(Multi-image counting data)

● ● ● ● ● ● ●

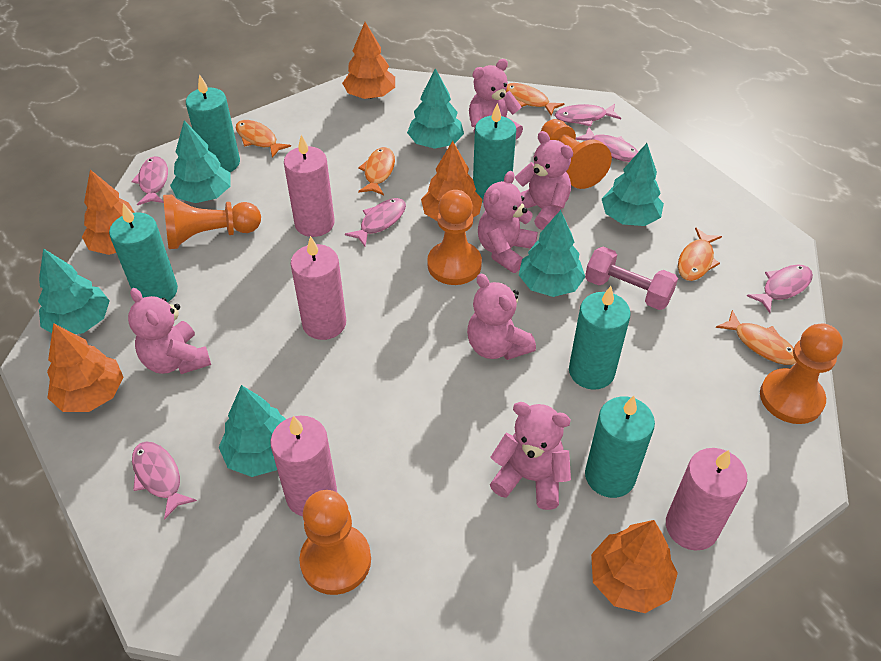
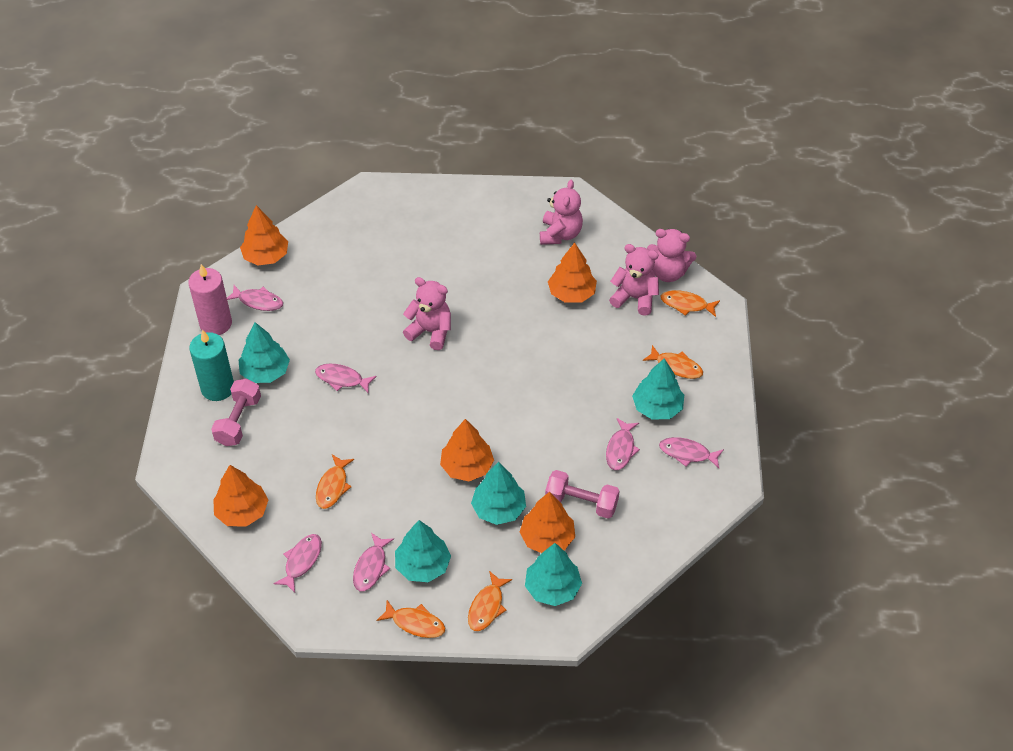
orange pawn: [163,195,261,249] [299,490,371,595] [427,190,482,285] [541,119,612,189] [760,324,843,424] = 5 -> none = 0
pink candle: [270,416,337,516] [284,135,335,237] [291,236,346,340] [666,448,748,551] = 4 -> [188,264,232,335] = 1
pink dumbbell: [585,247,678,310] = 1 -> [211,379,261,446] [545,470,620,519] = 2
pink teddy bear: [128,288,211,374] [467,274,536,360] [469,59,523,139] [478,171,538,273] [490,402,571,510] [515,131,573,230] = 6 -> [403,277,451,350] [540,180,583,245] [609,244,659,315] [647,229,696,282] = 4
turquoise candle: [109,203,178,302] [186,74,240,172] [473,103,516,203] [569,286,631,390] [585,396,655,498] = 5 -> [189,329,234,401] = 1
turquoise tree: [38,248,110,334] [170,120,231,203] [219,385,286,477] [407,68,464,149] [519,210,585,297] [602,143,664,226] = 6 -> [239,322,290,383] [395,520,451,582] [471,462,526,525] [525,543,582,606] [632,358,684,419] = 5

● ● ● ● ● ● ●

ABOUT THIS EXERCISE:
Please give the records above again exactly as they stand, with no pictures.

FINISHED TASK:
orange pawn: [163,195,261,249] [299,490,371,595] [427,190,482,285] [541,119,612,189] [760,324,843,424] = 5 -> none = 0
pink candle: [270,416,337,516] [284,135,335,237] [291,236,346,340] [666,448,748,551] = 4 -> [188,264,232,335] = 1
pink dumbbell: [585,247,678,310] = 1 -> [211,379,261,446] [545,470,620,519] = 2
pink teddy bear: [128,288,211,374] [467,274,536,360] [469,59,523,139] [478,171,538,273] [490,402,571,510] [515,131,573,230] = 6 -> [403,277,451,350] [540,180,583,245] [609,244,659,315] [647,229,696,282] = 4
turquoise candle: [109,203,178,302] [186,74,240,172] [473,103,516,203] [569,286,631,390] [585,396,655,498] = 5 -> [189,329,234,401] = 1
turquoise tree: [38,248,110,334] [170,120,231,203] [219,385,286,477] [407,68,464,149] [519,210,585,297] [602,143,664,226] = 6 -> [239,322,290,383] [395,520,451,582] [471,462,526,525] [525,543,582,606] [632,358,684,419] = 5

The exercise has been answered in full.